» **What is expected**
Where the word "green" shows up in the entries below, please copy the whole line.

» **Supplied data**
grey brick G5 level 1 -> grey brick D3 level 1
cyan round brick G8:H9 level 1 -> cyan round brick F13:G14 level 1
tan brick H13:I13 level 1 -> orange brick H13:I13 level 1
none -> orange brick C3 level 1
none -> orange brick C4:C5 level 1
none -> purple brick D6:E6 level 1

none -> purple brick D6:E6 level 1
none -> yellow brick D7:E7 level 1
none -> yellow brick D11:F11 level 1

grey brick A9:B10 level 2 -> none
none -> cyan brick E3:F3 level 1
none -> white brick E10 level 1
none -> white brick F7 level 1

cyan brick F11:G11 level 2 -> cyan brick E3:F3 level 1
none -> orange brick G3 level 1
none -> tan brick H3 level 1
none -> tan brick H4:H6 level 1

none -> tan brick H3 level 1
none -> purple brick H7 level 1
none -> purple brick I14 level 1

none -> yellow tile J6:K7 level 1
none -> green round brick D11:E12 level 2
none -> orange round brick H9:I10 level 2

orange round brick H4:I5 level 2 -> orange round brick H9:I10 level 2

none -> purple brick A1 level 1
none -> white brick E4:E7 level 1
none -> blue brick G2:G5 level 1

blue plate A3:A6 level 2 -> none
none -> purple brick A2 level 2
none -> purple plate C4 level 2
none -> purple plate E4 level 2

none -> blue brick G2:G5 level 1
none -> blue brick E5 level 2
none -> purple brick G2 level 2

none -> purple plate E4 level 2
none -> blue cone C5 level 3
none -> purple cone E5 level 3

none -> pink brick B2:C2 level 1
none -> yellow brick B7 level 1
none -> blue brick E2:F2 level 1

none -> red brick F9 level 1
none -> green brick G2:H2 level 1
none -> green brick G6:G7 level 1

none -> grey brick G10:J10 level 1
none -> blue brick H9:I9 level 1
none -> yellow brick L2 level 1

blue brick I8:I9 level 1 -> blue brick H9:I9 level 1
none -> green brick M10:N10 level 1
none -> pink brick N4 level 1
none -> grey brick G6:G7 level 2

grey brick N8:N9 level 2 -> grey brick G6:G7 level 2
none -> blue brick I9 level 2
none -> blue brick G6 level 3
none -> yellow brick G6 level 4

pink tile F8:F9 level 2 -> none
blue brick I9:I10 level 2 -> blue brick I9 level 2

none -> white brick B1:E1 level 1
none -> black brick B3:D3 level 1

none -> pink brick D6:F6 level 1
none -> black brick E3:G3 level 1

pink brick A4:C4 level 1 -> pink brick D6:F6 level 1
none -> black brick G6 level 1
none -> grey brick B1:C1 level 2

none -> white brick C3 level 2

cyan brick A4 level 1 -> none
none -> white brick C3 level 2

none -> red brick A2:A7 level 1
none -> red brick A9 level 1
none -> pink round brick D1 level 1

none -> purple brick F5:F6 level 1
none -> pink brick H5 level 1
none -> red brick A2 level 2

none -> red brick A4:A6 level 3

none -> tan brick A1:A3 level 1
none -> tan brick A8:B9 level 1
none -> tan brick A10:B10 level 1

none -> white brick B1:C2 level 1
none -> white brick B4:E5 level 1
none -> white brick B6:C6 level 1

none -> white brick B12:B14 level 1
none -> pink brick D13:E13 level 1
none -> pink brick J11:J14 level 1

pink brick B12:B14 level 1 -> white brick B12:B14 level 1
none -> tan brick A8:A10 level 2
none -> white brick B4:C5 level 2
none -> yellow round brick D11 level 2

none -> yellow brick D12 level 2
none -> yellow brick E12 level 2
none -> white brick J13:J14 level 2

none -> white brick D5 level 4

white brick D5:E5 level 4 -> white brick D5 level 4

» **Solution**
none -> green round brick D11:E12 level 2
none -> green brick G2:H2 level 1
none -> green brick G6:G7 level 1
none -> green brick M10:N10 level 1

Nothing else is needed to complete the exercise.